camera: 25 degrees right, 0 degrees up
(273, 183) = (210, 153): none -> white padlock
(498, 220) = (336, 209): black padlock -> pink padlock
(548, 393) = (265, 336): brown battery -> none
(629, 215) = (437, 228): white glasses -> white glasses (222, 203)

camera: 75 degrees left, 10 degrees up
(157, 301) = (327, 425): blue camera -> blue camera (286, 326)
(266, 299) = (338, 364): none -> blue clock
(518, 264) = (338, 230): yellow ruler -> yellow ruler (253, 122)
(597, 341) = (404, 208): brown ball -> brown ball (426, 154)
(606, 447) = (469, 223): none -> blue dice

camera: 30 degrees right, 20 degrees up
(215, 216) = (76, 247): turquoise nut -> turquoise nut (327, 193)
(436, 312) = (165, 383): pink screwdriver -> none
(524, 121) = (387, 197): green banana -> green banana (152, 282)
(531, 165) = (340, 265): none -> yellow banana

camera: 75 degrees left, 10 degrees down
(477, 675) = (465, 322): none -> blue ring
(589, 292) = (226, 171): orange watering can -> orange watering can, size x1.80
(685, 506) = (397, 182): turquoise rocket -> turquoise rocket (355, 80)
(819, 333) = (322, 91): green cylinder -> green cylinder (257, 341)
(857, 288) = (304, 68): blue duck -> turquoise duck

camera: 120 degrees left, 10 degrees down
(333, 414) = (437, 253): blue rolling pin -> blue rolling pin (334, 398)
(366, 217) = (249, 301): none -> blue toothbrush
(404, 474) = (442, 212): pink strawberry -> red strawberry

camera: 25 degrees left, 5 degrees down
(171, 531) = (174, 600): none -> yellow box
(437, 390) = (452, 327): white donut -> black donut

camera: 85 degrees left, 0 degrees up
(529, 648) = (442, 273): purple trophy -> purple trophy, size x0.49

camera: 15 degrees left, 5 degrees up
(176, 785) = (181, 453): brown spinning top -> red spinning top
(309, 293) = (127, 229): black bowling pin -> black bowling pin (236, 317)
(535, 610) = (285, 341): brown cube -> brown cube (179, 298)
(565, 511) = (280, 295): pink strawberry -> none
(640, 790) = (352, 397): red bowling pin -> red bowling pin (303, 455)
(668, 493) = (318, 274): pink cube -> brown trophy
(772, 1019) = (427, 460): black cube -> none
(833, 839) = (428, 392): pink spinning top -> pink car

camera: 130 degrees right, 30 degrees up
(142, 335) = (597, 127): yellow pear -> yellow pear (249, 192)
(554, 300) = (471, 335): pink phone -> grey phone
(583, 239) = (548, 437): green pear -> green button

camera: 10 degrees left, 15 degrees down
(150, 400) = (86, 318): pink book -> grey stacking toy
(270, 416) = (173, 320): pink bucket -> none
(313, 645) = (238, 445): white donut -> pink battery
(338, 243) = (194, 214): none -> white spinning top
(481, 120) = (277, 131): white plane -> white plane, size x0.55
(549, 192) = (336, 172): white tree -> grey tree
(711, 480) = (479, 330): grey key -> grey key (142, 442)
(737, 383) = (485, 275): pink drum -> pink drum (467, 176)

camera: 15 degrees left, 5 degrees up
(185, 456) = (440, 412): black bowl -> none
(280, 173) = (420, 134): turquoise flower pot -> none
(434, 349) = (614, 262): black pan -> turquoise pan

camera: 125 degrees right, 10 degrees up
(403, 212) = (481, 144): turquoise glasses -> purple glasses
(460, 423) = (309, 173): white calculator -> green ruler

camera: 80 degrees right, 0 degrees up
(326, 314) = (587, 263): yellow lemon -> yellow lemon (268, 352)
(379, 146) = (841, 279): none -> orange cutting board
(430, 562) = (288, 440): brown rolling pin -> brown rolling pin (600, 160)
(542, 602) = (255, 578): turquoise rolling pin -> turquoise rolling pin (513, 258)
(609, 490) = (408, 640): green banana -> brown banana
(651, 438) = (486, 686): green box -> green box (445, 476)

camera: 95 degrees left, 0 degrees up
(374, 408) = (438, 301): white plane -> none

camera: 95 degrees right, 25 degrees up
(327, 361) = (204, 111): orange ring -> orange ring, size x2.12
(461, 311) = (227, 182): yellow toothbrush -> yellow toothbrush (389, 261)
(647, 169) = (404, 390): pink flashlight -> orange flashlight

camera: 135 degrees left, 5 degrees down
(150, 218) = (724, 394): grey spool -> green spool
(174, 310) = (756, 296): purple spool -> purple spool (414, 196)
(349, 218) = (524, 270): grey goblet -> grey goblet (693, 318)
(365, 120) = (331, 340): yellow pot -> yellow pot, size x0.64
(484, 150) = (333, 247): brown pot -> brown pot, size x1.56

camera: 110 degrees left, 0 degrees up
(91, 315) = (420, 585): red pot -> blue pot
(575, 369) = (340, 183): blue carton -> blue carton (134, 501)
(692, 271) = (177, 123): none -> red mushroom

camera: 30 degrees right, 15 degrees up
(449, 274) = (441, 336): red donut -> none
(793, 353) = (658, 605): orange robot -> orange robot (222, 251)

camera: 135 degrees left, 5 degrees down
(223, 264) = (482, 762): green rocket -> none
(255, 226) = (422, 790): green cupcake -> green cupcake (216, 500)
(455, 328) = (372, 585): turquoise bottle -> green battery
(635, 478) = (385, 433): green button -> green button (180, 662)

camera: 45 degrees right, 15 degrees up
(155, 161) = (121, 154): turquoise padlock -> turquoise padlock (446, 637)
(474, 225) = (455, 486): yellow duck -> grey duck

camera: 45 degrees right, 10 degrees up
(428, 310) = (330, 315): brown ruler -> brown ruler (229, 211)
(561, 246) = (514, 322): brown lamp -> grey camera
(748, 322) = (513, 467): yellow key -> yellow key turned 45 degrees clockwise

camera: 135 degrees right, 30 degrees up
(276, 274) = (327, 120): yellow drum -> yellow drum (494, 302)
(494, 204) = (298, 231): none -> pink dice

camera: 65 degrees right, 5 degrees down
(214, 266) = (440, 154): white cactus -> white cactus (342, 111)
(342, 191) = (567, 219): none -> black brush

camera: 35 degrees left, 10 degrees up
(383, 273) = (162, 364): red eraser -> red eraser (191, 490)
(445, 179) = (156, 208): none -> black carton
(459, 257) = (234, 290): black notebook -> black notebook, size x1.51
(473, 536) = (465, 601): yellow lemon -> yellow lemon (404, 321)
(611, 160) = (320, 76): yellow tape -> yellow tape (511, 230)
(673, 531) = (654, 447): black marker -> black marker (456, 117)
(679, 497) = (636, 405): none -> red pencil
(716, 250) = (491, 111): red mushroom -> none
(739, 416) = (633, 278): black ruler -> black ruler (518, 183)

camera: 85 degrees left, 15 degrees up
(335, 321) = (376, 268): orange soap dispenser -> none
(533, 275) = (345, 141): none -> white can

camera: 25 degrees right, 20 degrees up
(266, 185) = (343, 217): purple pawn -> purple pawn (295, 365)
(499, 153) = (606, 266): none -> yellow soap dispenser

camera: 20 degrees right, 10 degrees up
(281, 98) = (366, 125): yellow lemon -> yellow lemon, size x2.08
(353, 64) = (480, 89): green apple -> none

· · · ·

» Task details
Reproduce every record word for word.

» Answer box
camera: 25 degrees right, 0 degrees up
(273, 183) = (210, 153): none -> white padlock
(498, 220) = (336, 209): black padlock -> pink padlock
(548, 393) = (265, 336): brown battery -> none
(629, 215) = (437, 228): white glasses -> white glasses (222, 203)

camera: 75 degrees left, 10 degrees up
(157, 301) = (327, 425): blue camera -> blue camera (286, 326)
(266, 299) = (338, 364): none -> blue clock
(518, 264) = (338, 230): yellow ruler -> yellow ruler (253, 122)
(597, 341) = (404, 208): brown ball -> brown ball (426, 154)
(606, 447) = (469, 223): none -> blue dice

camera: 30 degrees right, 20 degrees up
(215, 216) = (76, 247): turquoise nut -> turquoise nut (327, 193)
(436, 312) = (165, 383): pink screwdriver -> none
(524, 121) = (387, 197): green banana -> green banana (152, 282)
(531, 165) = (340, 265): none -> yellow banana

camera: 75 degrees left, 10 degrees down
(477, 675) = (465, 322): none -> blue ring
(589, 292) = (226, 171): orange watering can -> orange watering can, size x1.80
(685, 506) = (397, 182): turquoise rocket -> turquoise rocket (355, 80)
(819, 333) = (322, 91): green cylinder -> green cylinder (257, 341)
(857, 288) = (304, 68): blue duck -> turquoise duck

camera: 120 degrees left, 10 degrees down
(333, 414) = (437, 253): blue rolling pin -> blue rolling pin (334, 398)
(366, 217) = (249, 301): none -> blue toothbrush
(404, 474) = (442, 212): pink strawberry -> red strawberry

camera: 25 degrees left, 5 degrees down
(171, 531) = (174, 600): none -> yellow box
(437, 390) = (452, 327): white donut -> black donut

camera: 85 degrees left, 0 degrees up
(529, 648) = (442, 273): purple trophy -> purple trophy, size x0.49

camera: 15 degrees left, 5 degrees up
(176, 785) = (181, 453): brown spinning top -> red spinning top
(309, 293) = (127, 229): black bowling pin -> black bowling pin (236, 317)
(535, 610) = (285, 341): brown cube -> brown cube (179, 298)
(565, 511) = (280, 295): pink strawberry -> none
(640, 790) = (352, 397): red bowling pin -> red bowling pin (303, 455)
(668, 493) = (318, 274): pink cube -> brown trophy
(772, 1019) = (427, 460): black cube -> none
(833, 839) = (428, 392): pink spinning top -> pink car

camera: 130 degrees right, 30 degrees up
(142, 335) = (597, 127): yellow pear -> yellow pear (249, 192)
(554, 300) = (471, 335): pink phone -> grey phone
(583, 239) = (548, 437): green pear -> green button

camera: 10 degrees left, 15 degrees down
(150, 400) = (86, 318): pink book -> grey stacking toy
(270, 416) = (173, 320): pink bucket -> none
(313, 645) = (238, 445): white donut -> pink battery
(338, 243) = (194, 214): none -> white spinning top
(481, 120) = (277, 131): white plane -> white plane, size x0.55
(549, 192) = (336, 172): white tree -> grey tree
(711, 480) = (479, 330): grey key -> grey key (142, 442)
(737, 383) = (485, 275): pink drum -> pink drum (467, 176)

camera: 15 degrees left, 5 degrees up
(185, 456) = (440, 412): black bowl -> none
(280, 173) = (420, 134): turquoise flower pot -> none
(434, 349) = (614, 262): black pan -> turquoise pan

camera: 125 degrees right, 10 degrees up
(403, 212) = (481, 144): turquoise glasses -> purple glasses
(460, 423) = (309, 173): white calculator -> green ruler

camera: 80 degrees right, 0 degrees up
(326, 314) = (587, 263): yellow lemon -> yellow lemon (268, 352)
(379, 146) = (841, 279): none -> orange cutting board
(430, 562) = (288, 440): brown rolling pin -> brown rolling pin (600, 160)
(542, 602) = (255, 578): turquoise rolling pin -> turquoise rolling pin (513, 258)
(609, 490) = (408, 640): green banana -> brown banana
(651, 438) = (486, 686): green box -> green box (445, 476)

camera: 95 degrees left, 0 degrees up
(374, 408) = (438, 301): white plane -> none

camera: 95 degrees right, 25 degrees up
(327, 361) = (204, 111): orange ring -> orange ring, size x2.12
(461, 311) = (227, 182): yellow toothbrush -> yellow toothbrush (389, 261)
(647, 169) = (404, 390): pink flashlight -> orange flashlight

camera: 135 degrees left, 5 degrees down
(150, 218) = (724, 394): grey spool -> green spool
(174, 310) = (756, 296): purple spool -> purple spool (414, 196)
(349, 218) = (524, 270): grey goblet -> grey goblet (693, 318)
(365, 120) = (331, 340): yellow pot -> yellow pot, size x0.64
(484, 150) = (333, 247): brown pot -> brown pot, size x1.56

camera: 110 degrees left, 0 degrees up
(91, 315) = (420, 585): red pot -> blue pot
(575, 369) = (340, 183): blue carton -> blue carton (134, 501)
(692, 271) = (177, 123): none -> red mushroom

camera: 30 degrees right, 15 degrees up
(449, 274) = (441, 336): red donut -> none
(793, 353) = (658, 605): orange robot -> orange robot (222, 251)

camera: 135 degrees left, 5 degrees down
(223, 264) = (482, 762): green rocket -> none
(255, 226) = (422, 790): green cupcake -> green cupcake (216, 500)
(455, 328) = (372, 585): turquoise bottle -> green battery
(635, 478) = (385, 433): green button -> green button (180, 662)

camera: 45 degrees right, 15 degrees up
(155, 161) = (121, 154): turquoise padlock -> turquoise padlock (446, 637)
(474, 225) = (455, 486): yellow duck -> grey duck

camera: 45 degrees right, 10 degrees up
(428, 310) = (330, 315): brown ruler -> brown ruler (229, 211)
(561, 246) = (514, 322): brown lamp -> grey camera
(748, 322) = (513, 467): yellow key -> yellow key turned 45 degrees clockwise

camera: 135 degrees right, 30 degrees up
(276, 274) = (327, 120): yellow drum -> yellow drum (494, 302)
(494, 204) = (298, 231): none -> pink dice

camera: 65 degrees right, 5 degrees down
(214, 266) = (440, 154): white cactus -> white cactus (342, 111)
(342, 191) = (567, 219): none -> black brush

camera: 35 degrees left, 10 degrees up
(383, 273) = (162, 364): red eraser -> red eraser (191, 490)
(445, 179) = (156, 208): none -> black carton
(459, 257) = (234, 290): black notebook -> black notebook, size x1.51
(473, 536) = (465, 601): yellow lemon -> yellow lemon (404, 321)
(611, 160) = (320, 76): yellow tape -> yellow tape (511, 230)
(673, 531) = (654, 447): black marker -> black marker (456, 117)
(679, 497) = (636, 405): none -> red pencil
(716, 250) = (491, 111): red mushroom -> none
(739, 416) = (633, 278): black ruler -> black ruler (518, 183)

camera: 85 degrees left, 15 degrees up
(335, 321) = (376, 268): orange soap dispenser -> none
(533, 275) = (345, 141): none -> white can

camera: 25 degrees right, 20 degrees up
(266, 185) = (343, 217): purple pawn -> purple pawn (295, 365)
(499, 153) = (606, 266): none -> yellow soap dispenser

camera: 20 degrees right, 10 degrees up
(281, 98) = (366, 125): yellow lemon -> yellow lemon, size x2.08
(353, 64) = (480, 89): green apple -> none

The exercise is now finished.